Saved entries

· · · · ·

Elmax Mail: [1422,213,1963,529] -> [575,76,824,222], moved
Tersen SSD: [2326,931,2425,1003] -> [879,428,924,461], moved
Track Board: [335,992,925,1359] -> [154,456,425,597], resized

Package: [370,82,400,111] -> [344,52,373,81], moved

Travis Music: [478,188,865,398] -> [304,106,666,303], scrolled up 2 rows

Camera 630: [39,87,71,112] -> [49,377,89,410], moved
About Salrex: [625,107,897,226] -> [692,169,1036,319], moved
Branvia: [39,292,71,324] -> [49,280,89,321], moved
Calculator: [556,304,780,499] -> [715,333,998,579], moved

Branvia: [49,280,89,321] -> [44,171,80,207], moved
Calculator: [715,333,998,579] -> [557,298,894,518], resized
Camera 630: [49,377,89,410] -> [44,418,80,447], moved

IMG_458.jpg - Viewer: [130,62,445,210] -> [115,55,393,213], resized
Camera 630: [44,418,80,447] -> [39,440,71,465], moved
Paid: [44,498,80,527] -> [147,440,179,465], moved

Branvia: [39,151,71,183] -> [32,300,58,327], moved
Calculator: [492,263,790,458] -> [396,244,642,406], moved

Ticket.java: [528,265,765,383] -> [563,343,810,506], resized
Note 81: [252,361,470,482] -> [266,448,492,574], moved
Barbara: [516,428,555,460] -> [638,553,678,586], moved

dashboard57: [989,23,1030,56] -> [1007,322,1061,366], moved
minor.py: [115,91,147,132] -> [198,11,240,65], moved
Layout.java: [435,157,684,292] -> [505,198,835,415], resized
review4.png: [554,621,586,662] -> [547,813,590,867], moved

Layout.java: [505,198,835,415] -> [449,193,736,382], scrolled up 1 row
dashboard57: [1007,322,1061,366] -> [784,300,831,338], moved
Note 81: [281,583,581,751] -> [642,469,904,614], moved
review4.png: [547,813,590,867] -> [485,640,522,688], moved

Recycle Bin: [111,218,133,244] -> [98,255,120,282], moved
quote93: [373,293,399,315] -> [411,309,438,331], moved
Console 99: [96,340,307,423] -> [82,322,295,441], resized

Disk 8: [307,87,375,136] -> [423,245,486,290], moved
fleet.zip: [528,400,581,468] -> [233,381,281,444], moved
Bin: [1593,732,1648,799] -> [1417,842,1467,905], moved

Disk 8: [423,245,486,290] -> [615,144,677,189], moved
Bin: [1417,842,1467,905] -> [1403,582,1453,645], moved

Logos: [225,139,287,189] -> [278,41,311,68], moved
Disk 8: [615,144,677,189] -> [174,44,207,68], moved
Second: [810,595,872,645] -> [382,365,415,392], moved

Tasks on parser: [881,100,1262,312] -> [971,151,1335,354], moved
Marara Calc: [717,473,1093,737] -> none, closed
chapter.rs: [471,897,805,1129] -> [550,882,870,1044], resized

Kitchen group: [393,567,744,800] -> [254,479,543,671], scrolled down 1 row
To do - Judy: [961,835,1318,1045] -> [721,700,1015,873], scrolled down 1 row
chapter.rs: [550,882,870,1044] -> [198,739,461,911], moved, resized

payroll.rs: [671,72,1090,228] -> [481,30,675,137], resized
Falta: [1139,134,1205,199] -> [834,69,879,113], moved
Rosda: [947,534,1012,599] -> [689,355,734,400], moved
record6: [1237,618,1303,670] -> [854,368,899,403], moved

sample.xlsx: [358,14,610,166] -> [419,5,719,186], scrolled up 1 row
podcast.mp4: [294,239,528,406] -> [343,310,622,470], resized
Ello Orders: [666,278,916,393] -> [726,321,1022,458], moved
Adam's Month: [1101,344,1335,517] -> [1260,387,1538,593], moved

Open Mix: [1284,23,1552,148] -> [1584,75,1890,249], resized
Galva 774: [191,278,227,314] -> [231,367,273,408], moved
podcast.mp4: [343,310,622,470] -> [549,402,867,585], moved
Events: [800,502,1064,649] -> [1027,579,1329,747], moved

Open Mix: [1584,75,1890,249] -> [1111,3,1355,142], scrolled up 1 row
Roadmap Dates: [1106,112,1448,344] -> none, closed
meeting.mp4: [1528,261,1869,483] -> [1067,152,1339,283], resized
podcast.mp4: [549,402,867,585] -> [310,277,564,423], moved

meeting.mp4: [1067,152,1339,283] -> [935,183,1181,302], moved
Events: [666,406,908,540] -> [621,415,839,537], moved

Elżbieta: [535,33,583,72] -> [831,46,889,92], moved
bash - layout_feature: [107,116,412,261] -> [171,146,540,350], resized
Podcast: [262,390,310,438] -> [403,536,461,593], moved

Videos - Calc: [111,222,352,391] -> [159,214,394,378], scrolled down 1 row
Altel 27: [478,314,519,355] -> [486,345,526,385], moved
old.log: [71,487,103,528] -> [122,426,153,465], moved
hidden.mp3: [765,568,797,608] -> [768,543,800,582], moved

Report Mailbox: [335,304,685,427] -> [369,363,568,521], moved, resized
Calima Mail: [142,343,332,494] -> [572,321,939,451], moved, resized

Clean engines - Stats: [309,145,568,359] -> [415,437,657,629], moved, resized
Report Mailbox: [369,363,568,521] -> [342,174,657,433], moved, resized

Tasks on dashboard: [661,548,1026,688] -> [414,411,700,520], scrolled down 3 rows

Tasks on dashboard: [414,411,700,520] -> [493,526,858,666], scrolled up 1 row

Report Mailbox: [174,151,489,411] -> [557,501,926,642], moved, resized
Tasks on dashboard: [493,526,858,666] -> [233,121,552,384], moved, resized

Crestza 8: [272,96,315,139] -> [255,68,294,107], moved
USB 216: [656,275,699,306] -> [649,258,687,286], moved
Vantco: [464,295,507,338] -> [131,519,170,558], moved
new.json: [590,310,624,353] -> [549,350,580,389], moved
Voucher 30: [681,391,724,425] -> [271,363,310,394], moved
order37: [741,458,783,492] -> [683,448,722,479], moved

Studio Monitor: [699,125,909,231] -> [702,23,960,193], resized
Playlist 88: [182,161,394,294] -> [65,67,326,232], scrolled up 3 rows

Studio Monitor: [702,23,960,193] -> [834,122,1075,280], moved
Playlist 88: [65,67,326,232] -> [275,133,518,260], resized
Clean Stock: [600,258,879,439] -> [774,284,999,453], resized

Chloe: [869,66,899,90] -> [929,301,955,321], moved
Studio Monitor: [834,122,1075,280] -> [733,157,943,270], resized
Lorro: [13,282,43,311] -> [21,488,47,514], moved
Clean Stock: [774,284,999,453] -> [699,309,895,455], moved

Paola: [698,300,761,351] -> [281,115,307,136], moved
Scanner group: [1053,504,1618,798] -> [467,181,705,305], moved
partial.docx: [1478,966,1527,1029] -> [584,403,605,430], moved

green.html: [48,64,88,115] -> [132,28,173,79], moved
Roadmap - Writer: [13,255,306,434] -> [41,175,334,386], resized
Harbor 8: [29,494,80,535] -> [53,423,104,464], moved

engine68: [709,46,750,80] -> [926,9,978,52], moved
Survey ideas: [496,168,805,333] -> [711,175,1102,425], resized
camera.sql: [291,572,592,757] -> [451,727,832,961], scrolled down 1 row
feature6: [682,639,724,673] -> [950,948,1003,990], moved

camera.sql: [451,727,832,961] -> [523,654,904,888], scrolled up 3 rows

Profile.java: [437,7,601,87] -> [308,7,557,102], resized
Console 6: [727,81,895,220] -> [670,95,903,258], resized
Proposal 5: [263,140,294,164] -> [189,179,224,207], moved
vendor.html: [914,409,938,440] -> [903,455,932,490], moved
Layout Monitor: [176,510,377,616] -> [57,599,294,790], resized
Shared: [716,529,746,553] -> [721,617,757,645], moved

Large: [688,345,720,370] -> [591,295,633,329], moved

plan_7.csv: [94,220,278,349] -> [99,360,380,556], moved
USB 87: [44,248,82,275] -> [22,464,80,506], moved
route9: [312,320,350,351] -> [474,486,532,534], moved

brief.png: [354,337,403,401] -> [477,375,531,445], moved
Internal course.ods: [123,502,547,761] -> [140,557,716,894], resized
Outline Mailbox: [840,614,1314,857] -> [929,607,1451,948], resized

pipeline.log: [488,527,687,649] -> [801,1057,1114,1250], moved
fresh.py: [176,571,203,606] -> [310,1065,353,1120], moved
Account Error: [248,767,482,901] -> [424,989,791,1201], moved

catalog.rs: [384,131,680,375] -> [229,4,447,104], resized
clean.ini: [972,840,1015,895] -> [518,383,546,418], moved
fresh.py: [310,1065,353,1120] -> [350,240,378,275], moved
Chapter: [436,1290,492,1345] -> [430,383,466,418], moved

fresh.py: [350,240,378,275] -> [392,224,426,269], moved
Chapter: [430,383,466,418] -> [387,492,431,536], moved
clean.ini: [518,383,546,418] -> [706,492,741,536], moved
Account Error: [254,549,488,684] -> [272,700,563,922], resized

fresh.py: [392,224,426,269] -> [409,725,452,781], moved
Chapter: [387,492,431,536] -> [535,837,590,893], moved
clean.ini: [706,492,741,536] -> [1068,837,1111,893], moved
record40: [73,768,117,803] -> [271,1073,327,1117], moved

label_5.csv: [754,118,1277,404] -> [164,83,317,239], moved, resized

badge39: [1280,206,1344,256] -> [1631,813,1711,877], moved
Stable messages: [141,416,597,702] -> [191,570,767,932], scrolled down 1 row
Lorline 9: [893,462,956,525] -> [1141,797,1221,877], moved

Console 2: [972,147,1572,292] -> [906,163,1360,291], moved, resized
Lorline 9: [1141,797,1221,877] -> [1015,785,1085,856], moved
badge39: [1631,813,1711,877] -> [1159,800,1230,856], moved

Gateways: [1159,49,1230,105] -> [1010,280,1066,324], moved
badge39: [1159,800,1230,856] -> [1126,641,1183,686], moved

· · · · ·

▶ [Problem to solve] What do the lines above say from the one containing "Altel 27: [478,314,519,355]" down to the one containing "Report Mailbox: [369,363,568,521]"? Return them exactly, both end lines included, and only them.

▶ [Exercise answer]
Altel 27: [478,314,519,355] -> [486,345,526,385], moved
old.log: [71,487,103,528] -> [122,426,153,465], moved
hidden.mp3: [765,568,797,608] -> [768,543,800,582], moved

Report Mailbox: [335,304,685,427] -> [369,363,568,521], moved, resized
Calima Mail: [142,343,332,494] -> [572,321,939,451], moved, resized

Clean engines - Stats: [309,145,568,359] -> [415,437,657,629], moved, resized
Report Mailbox: [369,363,568,521] -> [342,174,657,433], moved, resized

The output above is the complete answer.